◆ Your goal
Which lines of the records contain the word "XSHUT"? Copy each one.

◆ Material to process
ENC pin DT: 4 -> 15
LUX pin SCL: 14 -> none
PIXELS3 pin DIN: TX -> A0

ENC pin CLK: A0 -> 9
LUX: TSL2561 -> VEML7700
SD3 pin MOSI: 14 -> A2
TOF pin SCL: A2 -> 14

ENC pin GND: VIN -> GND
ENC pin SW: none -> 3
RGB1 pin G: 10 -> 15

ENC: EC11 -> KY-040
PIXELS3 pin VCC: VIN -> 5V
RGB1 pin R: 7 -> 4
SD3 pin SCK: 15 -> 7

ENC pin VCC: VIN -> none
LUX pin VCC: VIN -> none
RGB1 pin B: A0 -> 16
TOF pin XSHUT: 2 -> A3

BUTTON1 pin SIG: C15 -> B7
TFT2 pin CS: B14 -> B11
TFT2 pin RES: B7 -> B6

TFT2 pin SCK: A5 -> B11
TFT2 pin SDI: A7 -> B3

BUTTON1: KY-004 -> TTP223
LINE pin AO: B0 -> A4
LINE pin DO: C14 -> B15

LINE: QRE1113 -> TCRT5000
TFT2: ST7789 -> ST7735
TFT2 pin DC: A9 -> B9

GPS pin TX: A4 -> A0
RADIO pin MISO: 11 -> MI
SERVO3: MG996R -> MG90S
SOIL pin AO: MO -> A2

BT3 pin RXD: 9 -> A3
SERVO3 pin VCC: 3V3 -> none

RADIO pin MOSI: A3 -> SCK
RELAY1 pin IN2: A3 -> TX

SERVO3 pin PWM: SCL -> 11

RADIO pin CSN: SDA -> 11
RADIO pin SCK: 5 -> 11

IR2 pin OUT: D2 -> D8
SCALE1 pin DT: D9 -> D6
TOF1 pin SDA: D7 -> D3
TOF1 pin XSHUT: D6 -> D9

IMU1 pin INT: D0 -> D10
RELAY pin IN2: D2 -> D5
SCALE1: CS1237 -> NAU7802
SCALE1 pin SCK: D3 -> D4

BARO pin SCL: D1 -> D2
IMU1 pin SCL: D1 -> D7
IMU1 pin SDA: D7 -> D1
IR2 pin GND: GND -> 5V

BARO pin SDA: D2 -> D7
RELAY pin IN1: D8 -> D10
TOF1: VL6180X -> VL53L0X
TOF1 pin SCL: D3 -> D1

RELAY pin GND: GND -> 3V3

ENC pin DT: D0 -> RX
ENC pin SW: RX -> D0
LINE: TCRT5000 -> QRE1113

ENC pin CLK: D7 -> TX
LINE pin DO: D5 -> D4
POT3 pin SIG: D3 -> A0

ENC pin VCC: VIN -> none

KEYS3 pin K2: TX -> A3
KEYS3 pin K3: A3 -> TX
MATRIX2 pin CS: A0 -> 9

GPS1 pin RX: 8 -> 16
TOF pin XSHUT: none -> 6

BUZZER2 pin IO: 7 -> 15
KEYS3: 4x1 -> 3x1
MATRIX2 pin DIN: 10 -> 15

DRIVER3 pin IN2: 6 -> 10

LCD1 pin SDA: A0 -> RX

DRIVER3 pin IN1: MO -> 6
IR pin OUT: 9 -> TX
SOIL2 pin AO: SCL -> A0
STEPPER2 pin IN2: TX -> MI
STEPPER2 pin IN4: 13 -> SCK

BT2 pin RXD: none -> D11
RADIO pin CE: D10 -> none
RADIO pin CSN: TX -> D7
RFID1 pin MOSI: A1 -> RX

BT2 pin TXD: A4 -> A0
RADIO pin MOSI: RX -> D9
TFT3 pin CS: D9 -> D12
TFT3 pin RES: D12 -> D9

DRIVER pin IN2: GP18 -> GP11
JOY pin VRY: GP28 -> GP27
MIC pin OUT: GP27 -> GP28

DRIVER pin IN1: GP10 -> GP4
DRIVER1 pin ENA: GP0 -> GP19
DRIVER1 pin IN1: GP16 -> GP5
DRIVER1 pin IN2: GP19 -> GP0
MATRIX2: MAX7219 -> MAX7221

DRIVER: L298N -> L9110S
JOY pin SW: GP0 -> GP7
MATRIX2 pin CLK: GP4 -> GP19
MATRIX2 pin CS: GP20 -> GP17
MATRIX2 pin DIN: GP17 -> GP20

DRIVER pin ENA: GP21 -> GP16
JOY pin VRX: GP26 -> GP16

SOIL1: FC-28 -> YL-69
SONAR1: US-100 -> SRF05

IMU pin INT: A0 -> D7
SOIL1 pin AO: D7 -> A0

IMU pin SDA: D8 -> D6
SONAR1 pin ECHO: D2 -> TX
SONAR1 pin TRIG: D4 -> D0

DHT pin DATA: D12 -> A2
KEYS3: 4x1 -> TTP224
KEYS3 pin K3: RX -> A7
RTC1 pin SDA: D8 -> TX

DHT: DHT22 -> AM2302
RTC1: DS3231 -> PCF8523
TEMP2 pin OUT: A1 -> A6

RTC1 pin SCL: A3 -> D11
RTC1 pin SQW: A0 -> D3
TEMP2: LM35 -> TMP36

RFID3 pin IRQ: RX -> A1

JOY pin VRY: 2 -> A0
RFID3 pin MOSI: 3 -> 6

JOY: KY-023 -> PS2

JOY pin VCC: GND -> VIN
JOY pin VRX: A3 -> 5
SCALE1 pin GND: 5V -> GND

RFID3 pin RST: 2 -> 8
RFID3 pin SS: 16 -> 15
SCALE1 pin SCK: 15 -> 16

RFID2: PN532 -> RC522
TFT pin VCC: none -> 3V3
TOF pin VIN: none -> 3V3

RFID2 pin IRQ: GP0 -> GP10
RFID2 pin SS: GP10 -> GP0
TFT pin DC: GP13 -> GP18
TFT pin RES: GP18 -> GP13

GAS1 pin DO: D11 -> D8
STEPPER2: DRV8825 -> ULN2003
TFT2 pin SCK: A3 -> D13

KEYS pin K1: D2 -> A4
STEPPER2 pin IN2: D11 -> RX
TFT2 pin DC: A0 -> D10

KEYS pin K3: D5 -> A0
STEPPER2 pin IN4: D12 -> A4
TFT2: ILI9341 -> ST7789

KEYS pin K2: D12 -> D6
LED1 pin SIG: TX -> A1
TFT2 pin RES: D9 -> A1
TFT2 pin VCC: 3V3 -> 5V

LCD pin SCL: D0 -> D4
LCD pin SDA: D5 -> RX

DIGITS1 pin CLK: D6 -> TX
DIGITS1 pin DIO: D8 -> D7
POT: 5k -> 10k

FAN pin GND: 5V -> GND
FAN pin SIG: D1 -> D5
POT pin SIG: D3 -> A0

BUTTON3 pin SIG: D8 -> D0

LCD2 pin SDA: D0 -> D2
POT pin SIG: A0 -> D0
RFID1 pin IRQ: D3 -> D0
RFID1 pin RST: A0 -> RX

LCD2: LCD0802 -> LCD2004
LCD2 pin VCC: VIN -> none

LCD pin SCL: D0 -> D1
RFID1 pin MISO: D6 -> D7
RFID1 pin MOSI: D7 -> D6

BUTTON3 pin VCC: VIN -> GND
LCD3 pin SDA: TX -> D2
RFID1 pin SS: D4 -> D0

◆ Solution
TOF pin XSHUT: 2 -> A3
TOF1 pin XSHUT: D6 -> D9
TOF pin XSHUT: none -> 6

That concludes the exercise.